*Directions:*
Check every line of the entries that follow, and copy the ones containing "none".

*Available records:*
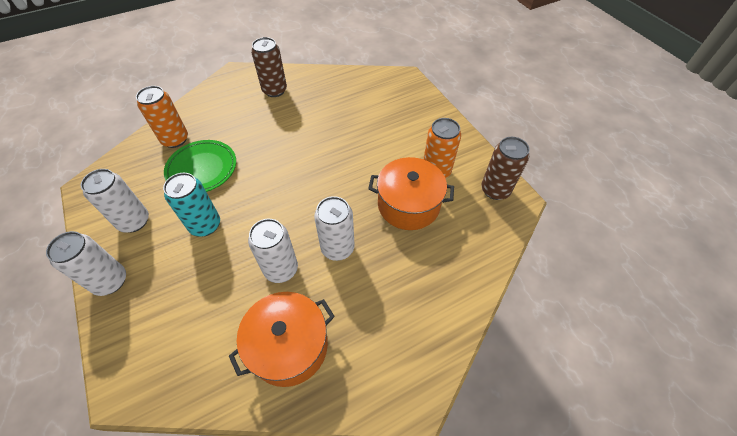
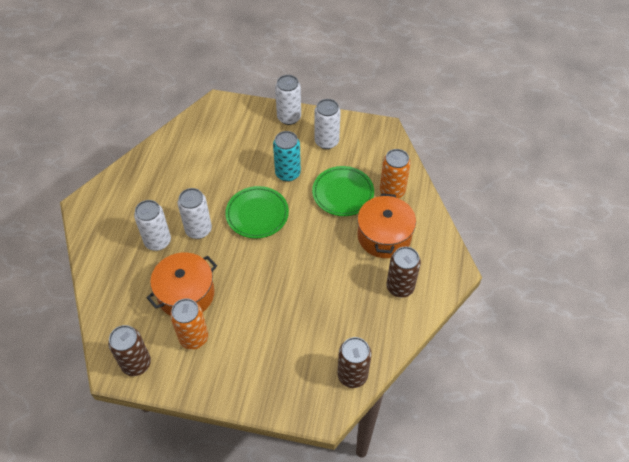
camera: 130 degrees right, 0 degrees up
(278, 214) = (257, 214): none -> green plate
(281, 269) = (215, 193): white can -> white can (158, 241)
(289, 346) = (166, 172): orange pot -> orange pot (384, 236)
(366, 79) = (352, 375): none -> brown can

*Result below:*
(278, 214) = (257, 214): none -> green plate
(366, 79) = (352, 375): none -> brown can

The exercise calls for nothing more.